**** Exercise materials

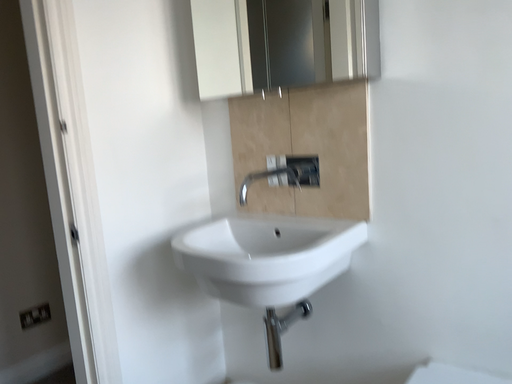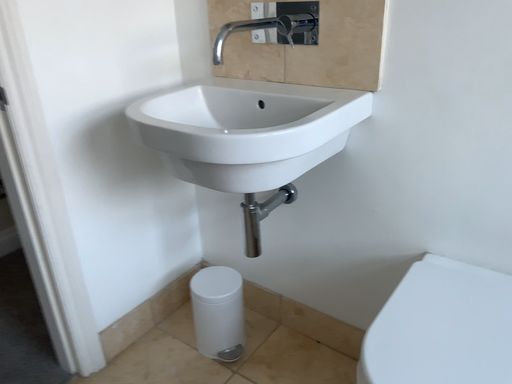
Question: How did the camera likely rotate when shooting the video?

Choices:
 (A) rotated upward
 (B) rotated downward

Answer: (B)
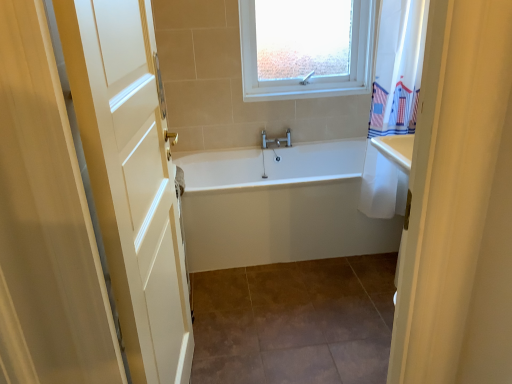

********

*Given problem*: Output the data above exactly as it appears, leaving out the pictures.

*Right answer*:
Question: How did the camera likely rotate when shooting the video?

Choices:
 (A) rotated upward
 (B) rotated downward

Answer: (B)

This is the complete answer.